» What you are asked to do:
With the pictures omitted, transcribe each line below exactly as it is.

» Source data:
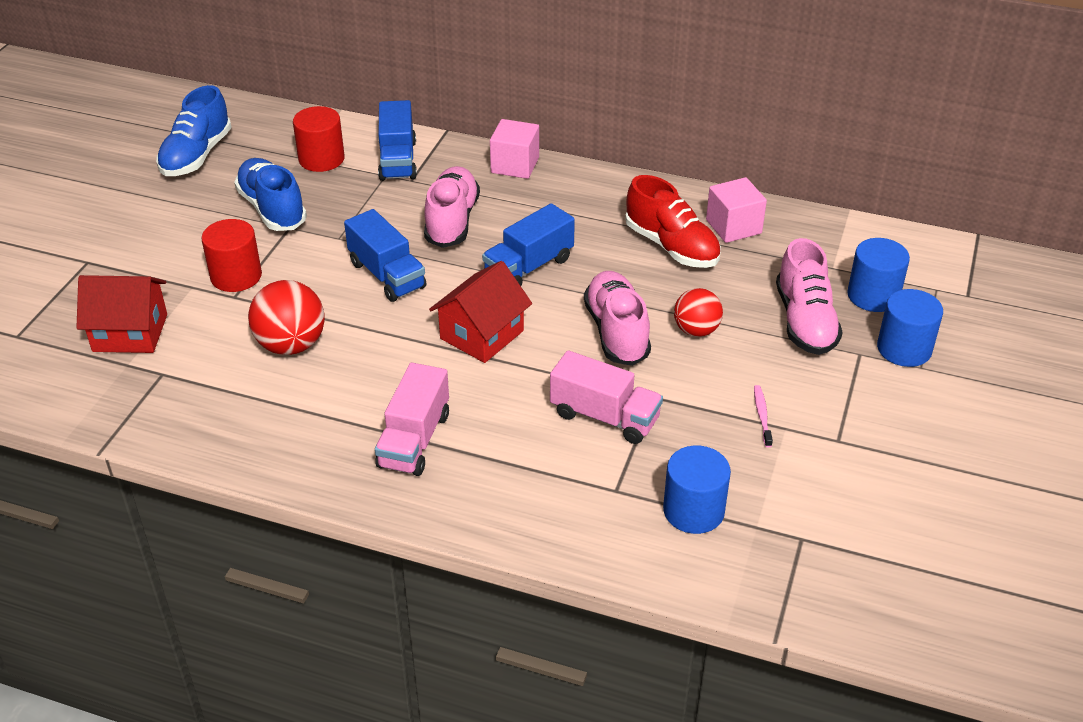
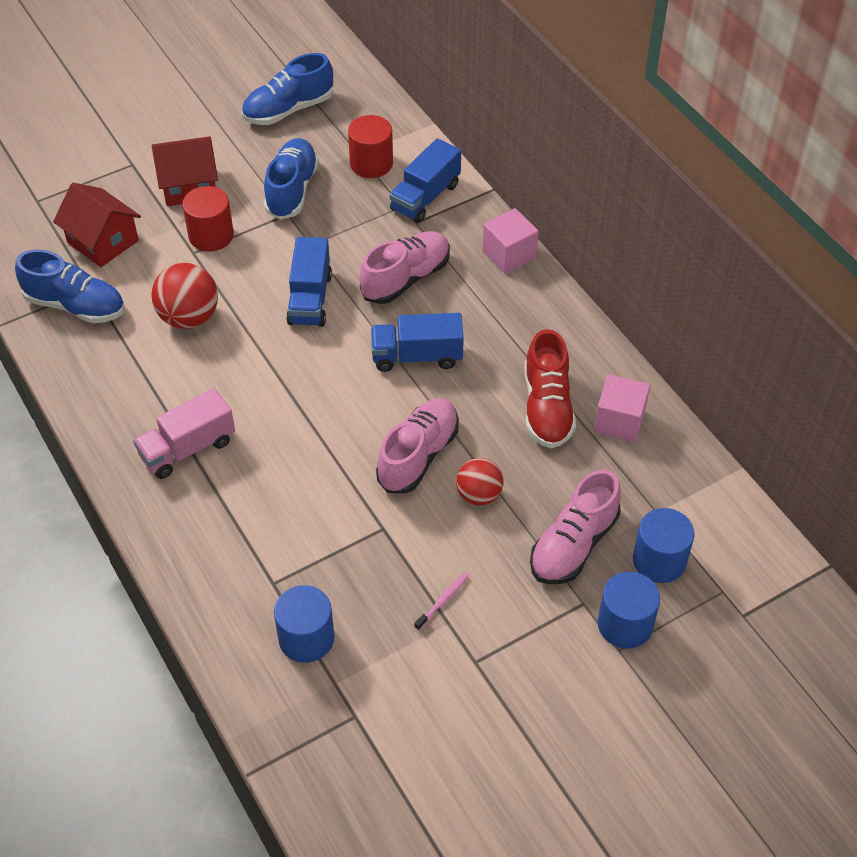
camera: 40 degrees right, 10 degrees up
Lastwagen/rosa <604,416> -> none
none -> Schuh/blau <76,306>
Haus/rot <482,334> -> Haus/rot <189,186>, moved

» Problem solution:
camera: 40 degrees right, 10 degrees up
Lastwagen/rosa <604,416> -> none
none -> Schuh/blau <76,306>
Haus/rot <482,334> -> Haus/rot <189,186>, moved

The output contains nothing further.